Problem statement
Repeat the records below exactly as they appear.

========================

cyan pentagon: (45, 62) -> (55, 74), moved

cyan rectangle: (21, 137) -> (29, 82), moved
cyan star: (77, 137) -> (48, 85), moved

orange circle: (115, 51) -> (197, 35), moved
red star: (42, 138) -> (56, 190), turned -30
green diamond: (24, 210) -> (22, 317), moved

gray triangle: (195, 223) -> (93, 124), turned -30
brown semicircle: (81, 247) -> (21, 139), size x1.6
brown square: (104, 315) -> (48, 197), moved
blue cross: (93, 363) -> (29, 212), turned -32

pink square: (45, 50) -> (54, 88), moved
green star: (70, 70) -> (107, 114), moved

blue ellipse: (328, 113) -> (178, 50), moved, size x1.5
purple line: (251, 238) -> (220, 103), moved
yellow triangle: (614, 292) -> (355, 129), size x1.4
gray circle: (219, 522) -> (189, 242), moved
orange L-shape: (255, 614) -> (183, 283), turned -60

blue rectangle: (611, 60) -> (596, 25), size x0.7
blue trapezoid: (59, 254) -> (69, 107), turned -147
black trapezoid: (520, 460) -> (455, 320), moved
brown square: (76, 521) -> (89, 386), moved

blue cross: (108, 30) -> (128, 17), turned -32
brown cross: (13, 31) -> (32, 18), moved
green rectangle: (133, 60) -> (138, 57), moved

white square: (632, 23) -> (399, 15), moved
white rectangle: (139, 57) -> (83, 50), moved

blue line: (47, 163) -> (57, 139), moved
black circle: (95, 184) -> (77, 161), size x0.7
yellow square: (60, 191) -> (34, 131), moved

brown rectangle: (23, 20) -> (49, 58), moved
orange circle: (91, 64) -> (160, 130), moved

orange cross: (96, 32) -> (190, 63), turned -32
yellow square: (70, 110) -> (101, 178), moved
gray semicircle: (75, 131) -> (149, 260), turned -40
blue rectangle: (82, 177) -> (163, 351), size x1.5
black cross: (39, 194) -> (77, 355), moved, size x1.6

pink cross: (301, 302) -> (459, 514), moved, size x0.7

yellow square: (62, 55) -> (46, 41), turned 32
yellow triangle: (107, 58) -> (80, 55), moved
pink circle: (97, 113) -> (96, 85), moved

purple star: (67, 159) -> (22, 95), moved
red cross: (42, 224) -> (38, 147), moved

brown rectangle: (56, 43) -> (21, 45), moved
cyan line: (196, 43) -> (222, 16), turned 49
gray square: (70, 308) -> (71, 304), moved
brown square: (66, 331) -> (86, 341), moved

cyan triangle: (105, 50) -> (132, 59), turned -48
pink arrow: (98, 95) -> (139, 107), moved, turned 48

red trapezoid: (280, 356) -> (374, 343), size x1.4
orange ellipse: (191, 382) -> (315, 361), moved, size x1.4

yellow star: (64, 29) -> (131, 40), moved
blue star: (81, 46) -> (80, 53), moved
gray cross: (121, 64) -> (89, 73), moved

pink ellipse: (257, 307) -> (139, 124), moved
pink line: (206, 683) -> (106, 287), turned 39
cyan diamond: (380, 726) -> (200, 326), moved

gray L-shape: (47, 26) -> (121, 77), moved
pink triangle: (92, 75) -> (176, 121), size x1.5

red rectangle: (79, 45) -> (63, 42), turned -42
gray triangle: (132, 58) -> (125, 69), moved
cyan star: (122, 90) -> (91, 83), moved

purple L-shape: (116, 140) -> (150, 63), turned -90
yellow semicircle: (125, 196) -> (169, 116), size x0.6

========================

Response below
cyan pentagon: (45, 62) -> (55, 74), moved

cyan rectangle: (21, 137) -> (29, 82), moved
cyan star: (77, 137) -> (48, 85), moved

orange circle: (115, 51) -> (197, 35), moved
red star: (42, 138) -> (56, 190), turned -30
green diamond: (24, 210) -> (22, 317), moved

gray triangle: (195, 223) -> (93, 124), turned -30
brown semicircle: (81, 247) -> (21, 139), size x1.6
brown square: (104, 315) -> (48, 197), moved
blue cross: (93, 363) -> (29, 212), turned -32

pink square: (45, 50) -> (54, 88), moved
green star: (70, 70) -> (107, 114), moved

blue ellipse: (328, 113) -> (178, 50), moved, size x1.5
purple line: (251, 238) -> (220, 103), moved
yellow triangle: (614, 292) -> (355, 129), size x1.4
gray circle: (219, 522) -> (189, 242), moved
orange L-shape: (255, 614) -> (183, 283), turned -60

blue rectangle: (611, 60) -> (596, 25), size x0.7
blue trapezoid: (59, 254) -> (69, 107), turned -147
black trapezoid: (520, 460) -> (455, 320), moved
brown square: (76, 521) -> (89, 386), moved

blue cross: (108, 30) -> (128, 17), turned -32
brown cross: (13, 31) -> (32, 18), moved
green rectangle: (133, 60) -> (138, 57), moved

white square: (632, 23) -> (399, 15), moved
white rectangle: (139, 57) -> (83, 50), moved

blue line: (47, 163) -> (57, 139), moved
black circle: (95, 184) -> (77, 161), size x0.7
yellow square: (60, 191) -> (34, 131), moved

brown rectangle: (23, 20) -> (49, 58), moved
orange circle: (91, 64) -> (160, 130), moved

orange cross: (96, 32) -> (190, 63), turned -32
yellow square: (70, 110) -> (101, 178), moved
gray semicircle: (75, 131) -> (149, 260), turned -40
blue rectangle: (82, 177) -> (163, 351), size x1.5
black cross: (39, 194) -> (77, 355), moved, size x1.6

pink cross: (301, 302) -> (459, 514), moved, size x0.7

yellow square: (62, 55) -> (46, 41), turned 32
yellow triangle: (107, 58) -> (80, 55), moved
pink circle: (97, 113) -> (96, 85), moved

purple star: (67, 159) -> (22, 95), moved
red cross: (42, 224) -> (38, 147), moved

brown rectangle: (56, 43) -> (21, 45), moved
cyan line: (196, 43) -> (222, 16), turned 49
gray square: (70, 308) -> (71, 304), moved
brown square: (66, 331) -> (86, 341), moved

cyan triangle: (105, 50) -> (132, 59), turned -48
pink arrow: (98, 95) -> (139, 107), moved, turned 48

red trapezoid: (280, 356) -> (374, 343), size x1.4
orange ellipse: (191, 382) -> (315, 361), moved, size x1.4

yellow star: (64, 29) -> (131, 40), moved
blue star: (81, 46) -> (80, 53), moved
gray cross: (121, 64) -> (89, 73), moved

pink ellipse: (257, 307) -> (139, 124), moved
pink line: (206, 683) -> (106, 287), turned 39
cyan diamond: (380, 726) -> (200, 326), moved

gray L-shape: (47, 26) -> (121, 77), moved
pink triangle: (92, 75) -> (176, 121), size x1.5

red rectangle: (79, 45) -> (63, 42), turned -42
gray triangle: (132, 58) -> (125, 69), moved
cyan star: (122, 90) -> (91, 83), moved

purple L-shape: (116, 140) -> (150, 63), turned -90
yellow semicircle: (125, 196) -> (169, 116), size x0.6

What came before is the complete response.